(DATA EXCERPTS)
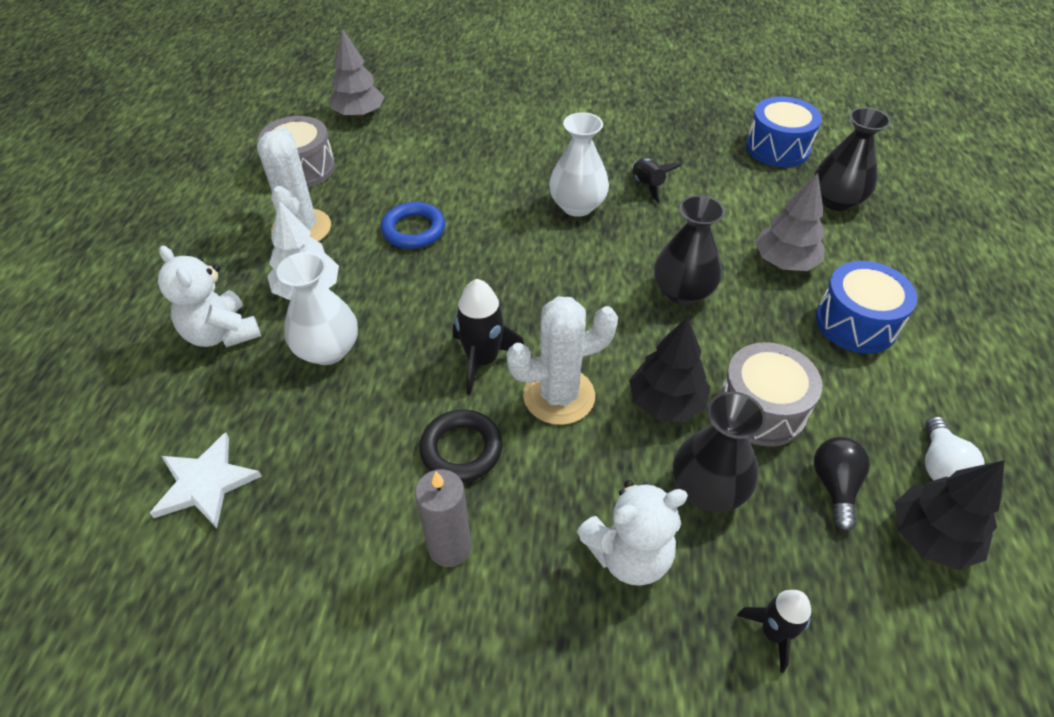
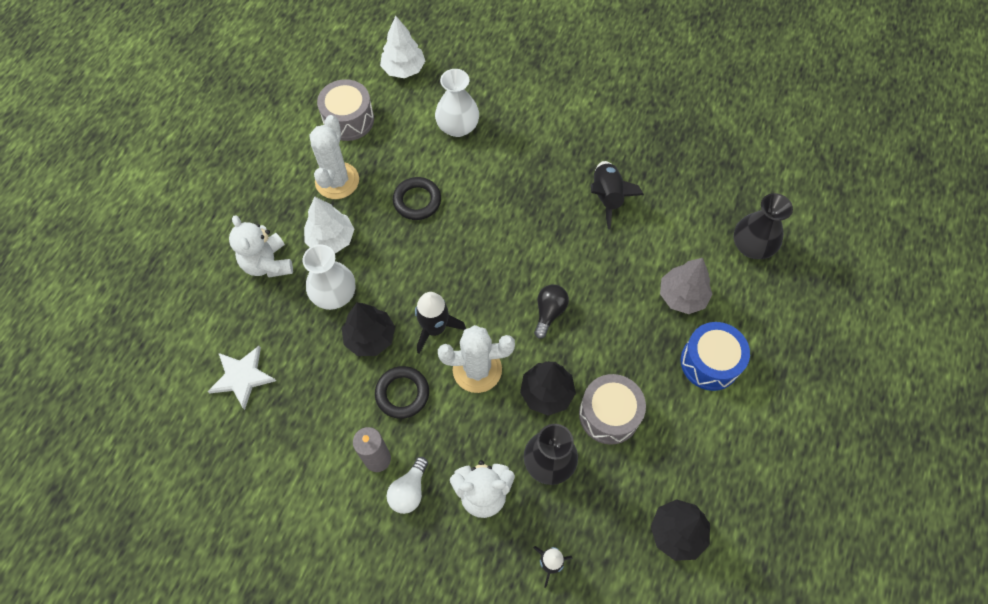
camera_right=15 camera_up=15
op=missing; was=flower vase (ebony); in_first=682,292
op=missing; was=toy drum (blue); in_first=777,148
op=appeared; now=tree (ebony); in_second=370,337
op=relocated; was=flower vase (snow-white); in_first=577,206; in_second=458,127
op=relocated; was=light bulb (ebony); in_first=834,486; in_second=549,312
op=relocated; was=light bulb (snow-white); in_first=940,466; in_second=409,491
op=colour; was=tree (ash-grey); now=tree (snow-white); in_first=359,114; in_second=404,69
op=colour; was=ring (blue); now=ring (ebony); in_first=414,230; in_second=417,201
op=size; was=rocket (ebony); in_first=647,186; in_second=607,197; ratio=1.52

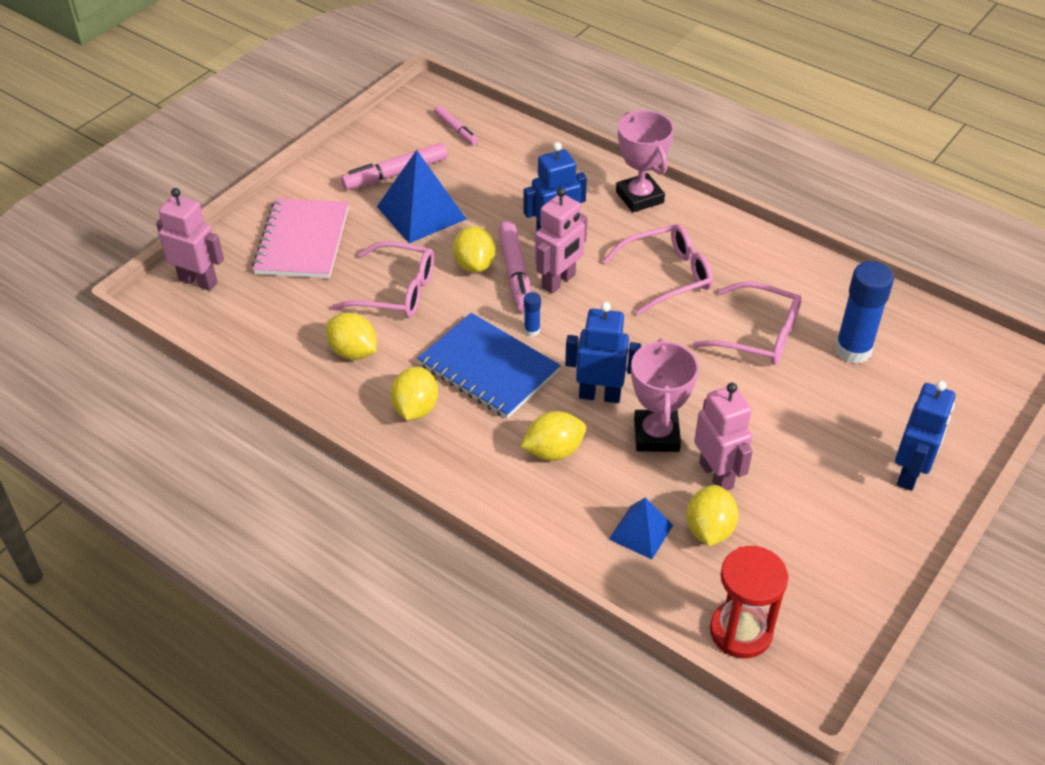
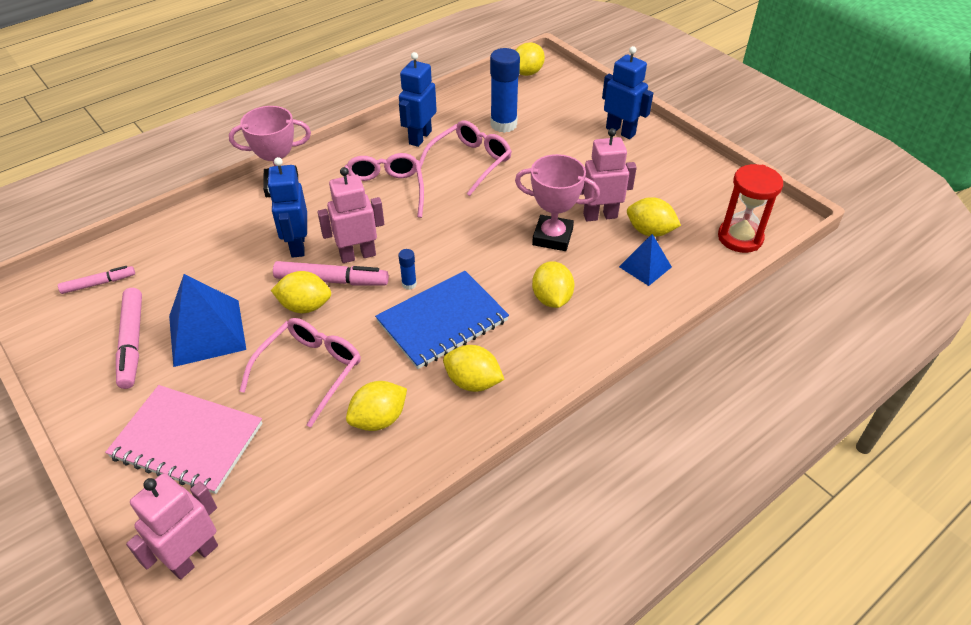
camera_right=-75 camera_up=0
op=appeared; now=citrus fruit (bright yellow); in_second=527,73
op=relocated; was=robot (blue); in_first=599,395; in_second=420,137
op=spun; was=robot (rose-pink); in_first=559,281; in_second=357,255; clockwise=-75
(End DATA EXCERPTS)
**ABOUT THIS EXERCISE:**
Whatever pictures the entries contain, omit them, and write the rest out exactly.

**ANSWER FOR THIS EXERCISE:**
camera_right=15 camera_up=15
op=missing; was=flower vase (ebony); in_first=682,292
op=missing; was=toy drum (blue); in_first=777,148
op=appeared; now=tree (ebony); in_second=370,337
op=relocated; was=flower vase (snow-white); in_first=577,206; in_second=458,127
op=relocated; was=light bulb (ebony); in_first=834,486; in_second=549,312
op=relocated; was=light bulb (snow-white); in_first=940,466; in_second=409,491
op=colour; was=tree (ash-grey); now=tree (snow-white); in_first=359,114; in_second=404,69
op=colour; was=ring (blue); now=ring (ebony); in_first=414,230; in_second=417,201
op=size; was=rocket (ebony); in_first=647,186; in_second=607,197; ratio=1.52

camera_right=-75 camera_up=0
op=appeared; now=citrus fruit (bright yellow); in_second=527,73
op=relocated; was=robot (blue); in_first=599,395; in_second=420,137
op=spun; was=robot (rose-pink); in_first=559,281; in_second=357,255; clockwise=-75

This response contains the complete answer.